» WORK TO BE COMPLETED
From the line with "camera: 115 degrees right, 5 degrees down" to the line with "(549, 219) = (516, 485): green car -> none", retype every line exactly, including those two, and leave out the rest of the data below.

» DATA RECORDS
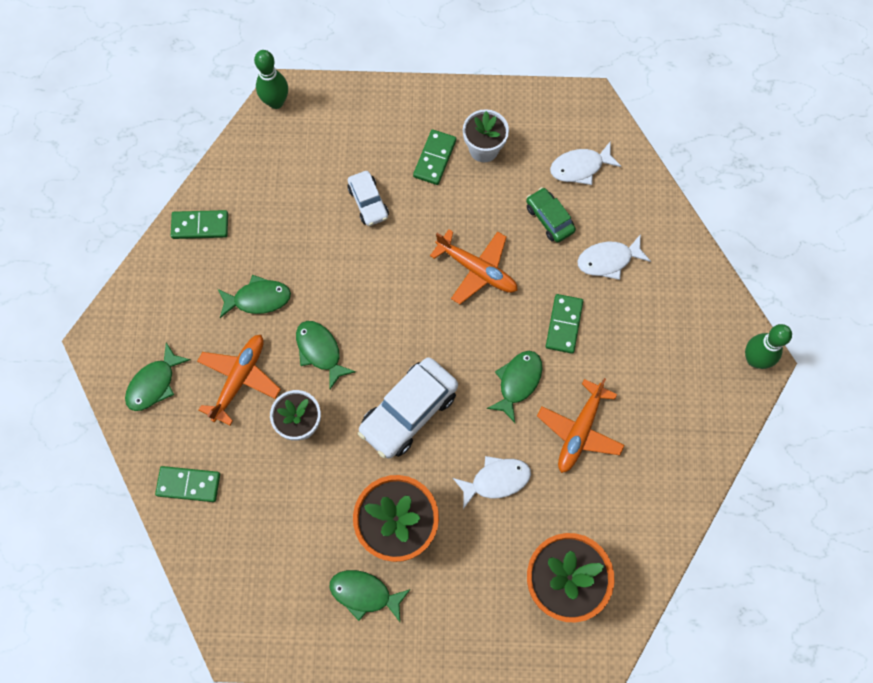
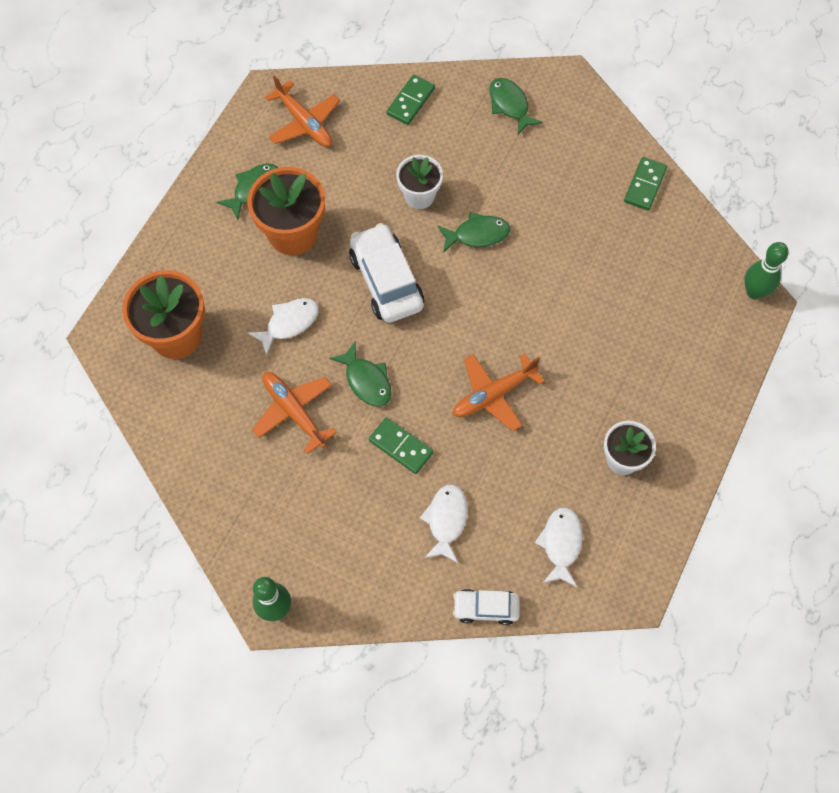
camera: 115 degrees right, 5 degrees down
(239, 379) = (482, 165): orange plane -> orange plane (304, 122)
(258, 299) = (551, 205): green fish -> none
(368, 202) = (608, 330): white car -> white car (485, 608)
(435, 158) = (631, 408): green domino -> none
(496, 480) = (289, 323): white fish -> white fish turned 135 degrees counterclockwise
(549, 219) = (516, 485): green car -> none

--

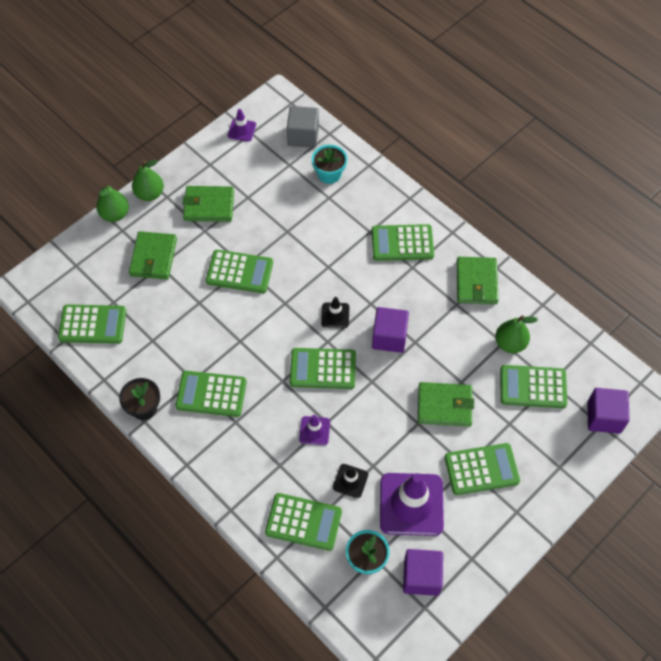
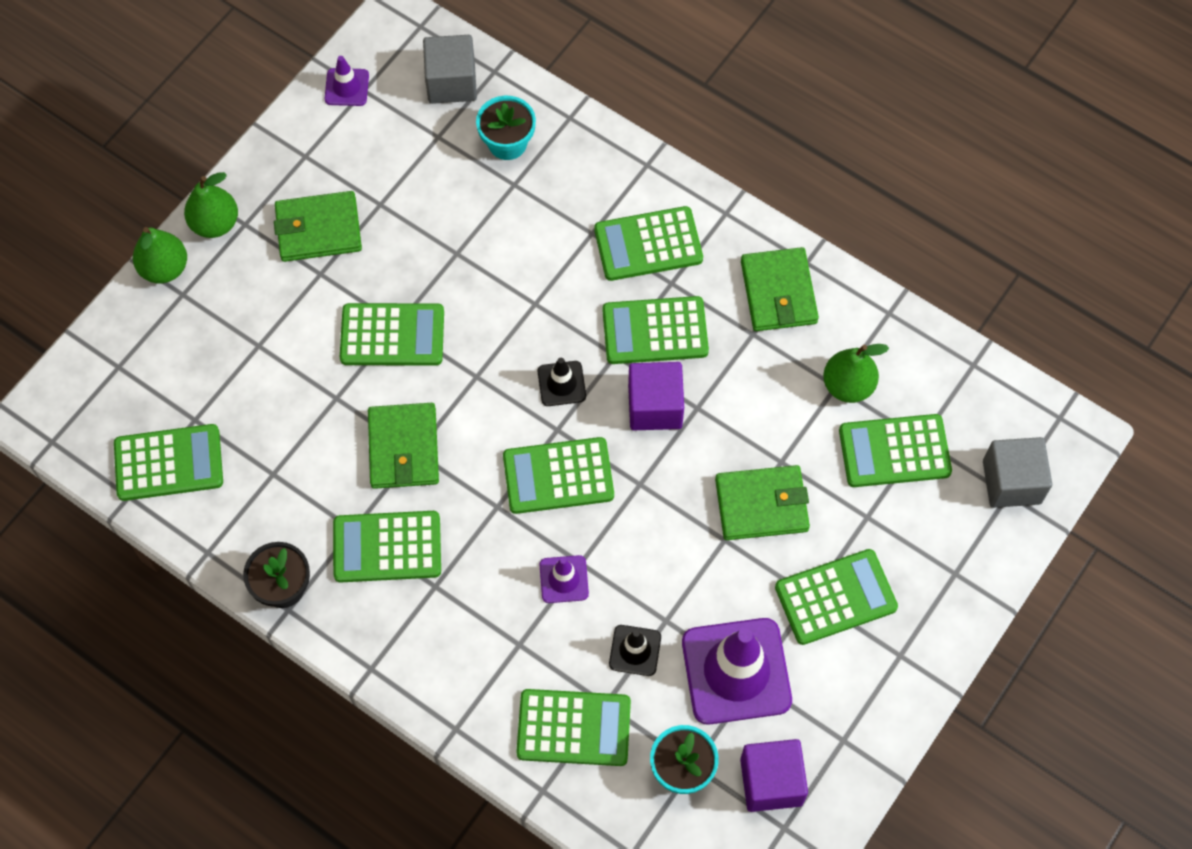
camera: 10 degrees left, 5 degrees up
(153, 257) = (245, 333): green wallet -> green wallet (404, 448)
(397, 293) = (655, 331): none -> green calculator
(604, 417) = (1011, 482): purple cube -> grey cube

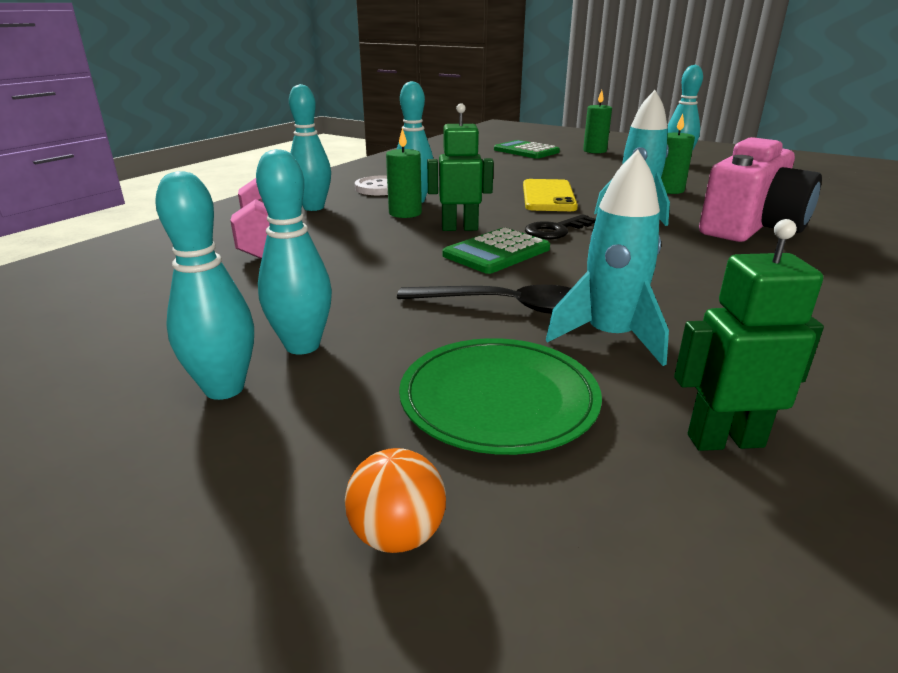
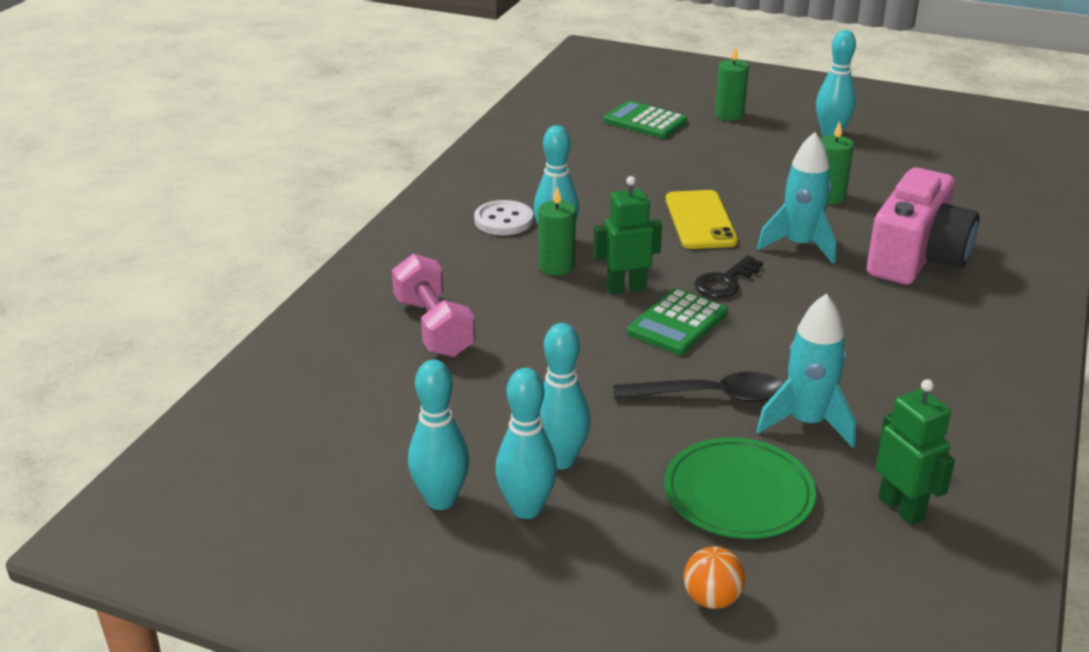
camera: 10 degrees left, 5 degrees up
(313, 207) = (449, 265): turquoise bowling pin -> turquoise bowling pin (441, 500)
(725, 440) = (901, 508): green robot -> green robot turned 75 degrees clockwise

» RESPONSE AREA
camera: 115 degrees right, 5 degrees down
(239, 379) = (482, 165): orange plane -> orange plane (304, 122)
(258, 299) = (551, 205): green fish -> none
(368, 202) = (608, 330): white car -> white car (485, 608)
(435, 158) = (631, 408): green domino -> none
(496, 480) = (289, 323): white fish -> white fish turned 135 degrees counterclockwise
(549, 219) = (516, 485): green car -> none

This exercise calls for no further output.